>>>>>
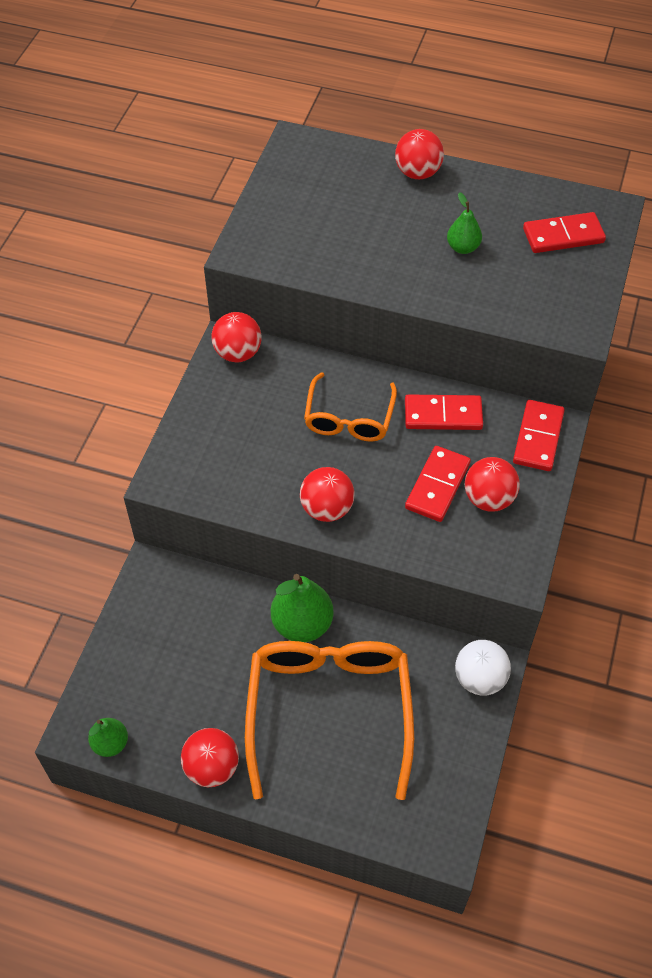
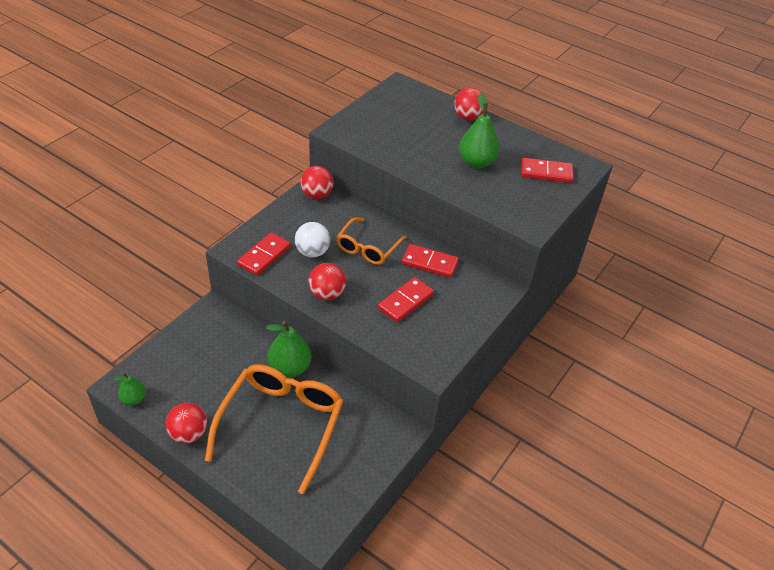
camera: 15 degrees right, 10 degrees down
green pear [447,192,482,254] -> green pear [459,93,499,169], size x1.71
white ball [455,640,511,696] -> white ball moved to [295,222,330,257]
red ball [465,457,520,512] -> none
red domino [513,400,565,471] -> red domino moved to [237,232,291,276]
<<<<<
▶ **Work order**
Your task is to reproduce, exactly and exclusively, the lines from the one holding "green pear [447,192,482,254]" through the final line of the listing.

▶ **Result below**
green pear [447,192,482,254] -> green pear [459,93,499,169], size x1.71
white ball [455,640,511,696] -> white ball moved to [295,222,330,257]
red ball [465,457,520,512] -> none
red domino [513,400,565,471] -> red domino moved to [237,232,291,276]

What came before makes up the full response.